Challenge: Find each line in the entries below that contains the string "kern" and copy every such line in full.

Extracted data:
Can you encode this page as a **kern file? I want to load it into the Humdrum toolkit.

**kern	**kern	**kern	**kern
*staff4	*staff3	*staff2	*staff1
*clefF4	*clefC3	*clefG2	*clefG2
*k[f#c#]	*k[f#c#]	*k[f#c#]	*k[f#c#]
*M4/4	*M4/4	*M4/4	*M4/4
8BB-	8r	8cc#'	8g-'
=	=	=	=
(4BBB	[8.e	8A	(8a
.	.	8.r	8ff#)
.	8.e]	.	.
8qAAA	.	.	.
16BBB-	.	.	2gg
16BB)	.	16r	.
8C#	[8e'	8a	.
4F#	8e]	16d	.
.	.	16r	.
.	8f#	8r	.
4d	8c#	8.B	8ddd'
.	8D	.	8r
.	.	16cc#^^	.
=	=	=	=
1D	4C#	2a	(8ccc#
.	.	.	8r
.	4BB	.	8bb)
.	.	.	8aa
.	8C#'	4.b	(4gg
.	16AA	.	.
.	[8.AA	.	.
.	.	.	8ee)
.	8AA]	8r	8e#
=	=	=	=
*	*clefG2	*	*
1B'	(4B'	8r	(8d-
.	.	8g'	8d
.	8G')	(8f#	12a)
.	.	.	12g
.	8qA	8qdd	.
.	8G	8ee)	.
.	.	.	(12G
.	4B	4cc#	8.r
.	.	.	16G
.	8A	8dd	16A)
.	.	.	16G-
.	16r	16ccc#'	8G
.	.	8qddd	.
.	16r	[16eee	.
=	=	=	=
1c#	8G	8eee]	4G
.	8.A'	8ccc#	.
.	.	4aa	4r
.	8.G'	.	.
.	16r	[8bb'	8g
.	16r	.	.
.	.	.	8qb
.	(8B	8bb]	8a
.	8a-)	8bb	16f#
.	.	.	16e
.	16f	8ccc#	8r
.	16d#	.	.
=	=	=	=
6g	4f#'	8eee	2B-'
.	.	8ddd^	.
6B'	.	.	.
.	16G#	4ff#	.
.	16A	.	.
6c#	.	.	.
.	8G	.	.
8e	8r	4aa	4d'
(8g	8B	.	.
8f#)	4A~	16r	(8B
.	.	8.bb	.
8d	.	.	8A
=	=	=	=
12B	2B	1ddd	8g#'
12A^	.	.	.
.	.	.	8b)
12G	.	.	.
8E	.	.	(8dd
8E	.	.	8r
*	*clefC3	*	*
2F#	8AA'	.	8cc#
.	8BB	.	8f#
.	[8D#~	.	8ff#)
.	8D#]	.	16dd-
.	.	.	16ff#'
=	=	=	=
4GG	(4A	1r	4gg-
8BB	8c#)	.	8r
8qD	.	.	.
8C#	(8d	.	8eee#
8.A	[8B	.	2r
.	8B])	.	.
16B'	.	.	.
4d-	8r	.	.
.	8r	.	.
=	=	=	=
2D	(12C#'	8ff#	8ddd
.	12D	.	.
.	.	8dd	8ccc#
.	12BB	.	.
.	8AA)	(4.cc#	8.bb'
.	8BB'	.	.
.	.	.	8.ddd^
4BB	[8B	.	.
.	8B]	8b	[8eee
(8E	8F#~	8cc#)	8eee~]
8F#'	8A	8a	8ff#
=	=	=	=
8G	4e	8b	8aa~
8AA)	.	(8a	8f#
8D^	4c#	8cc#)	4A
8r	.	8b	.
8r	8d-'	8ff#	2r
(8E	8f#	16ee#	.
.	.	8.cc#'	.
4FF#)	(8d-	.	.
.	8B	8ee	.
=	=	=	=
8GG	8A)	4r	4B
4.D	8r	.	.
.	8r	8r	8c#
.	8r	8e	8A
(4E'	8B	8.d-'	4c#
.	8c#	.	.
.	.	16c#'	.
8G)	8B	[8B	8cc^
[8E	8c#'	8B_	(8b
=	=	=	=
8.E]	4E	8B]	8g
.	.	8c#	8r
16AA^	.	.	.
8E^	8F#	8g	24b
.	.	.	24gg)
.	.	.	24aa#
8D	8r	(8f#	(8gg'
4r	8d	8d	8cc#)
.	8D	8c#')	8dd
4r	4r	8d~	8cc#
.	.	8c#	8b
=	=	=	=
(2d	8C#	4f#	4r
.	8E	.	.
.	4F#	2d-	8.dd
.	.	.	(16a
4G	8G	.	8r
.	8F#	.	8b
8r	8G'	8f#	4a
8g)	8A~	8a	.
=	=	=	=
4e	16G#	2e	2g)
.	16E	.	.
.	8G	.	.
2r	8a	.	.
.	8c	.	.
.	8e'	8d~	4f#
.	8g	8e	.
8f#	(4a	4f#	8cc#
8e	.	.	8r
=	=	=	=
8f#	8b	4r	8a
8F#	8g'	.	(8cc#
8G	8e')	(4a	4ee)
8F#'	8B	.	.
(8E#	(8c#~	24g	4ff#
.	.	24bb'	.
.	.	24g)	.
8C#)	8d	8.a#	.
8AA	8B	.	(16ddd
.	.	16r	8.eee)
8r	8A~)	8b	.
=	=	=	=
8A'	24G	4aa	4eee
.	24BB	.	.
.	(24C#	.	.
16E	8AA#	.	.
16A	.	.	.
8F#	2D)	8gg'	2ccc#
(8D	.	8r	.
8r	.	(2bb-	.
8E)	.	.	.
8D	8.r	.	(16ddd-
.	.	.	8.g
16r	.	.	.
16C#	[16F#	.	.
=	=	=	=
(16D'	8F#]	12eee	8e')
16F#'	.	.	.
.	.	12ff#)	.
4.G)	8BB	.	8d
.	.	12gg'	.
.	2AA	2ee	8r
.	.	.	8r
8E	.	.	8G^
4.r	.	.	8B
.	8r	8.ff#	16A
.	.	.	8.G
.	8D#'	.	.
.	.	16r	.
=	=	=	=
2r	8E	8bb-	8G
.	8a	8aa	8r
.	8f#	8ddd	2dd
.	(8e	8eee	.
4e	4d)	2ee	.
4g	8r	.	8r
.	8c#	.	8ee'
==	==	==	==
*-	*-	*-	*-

Task solution:
Can you encode this page as a **kern file? I want to load it into the Humdrum toolkit.
**kern	**kern	**kern	**kern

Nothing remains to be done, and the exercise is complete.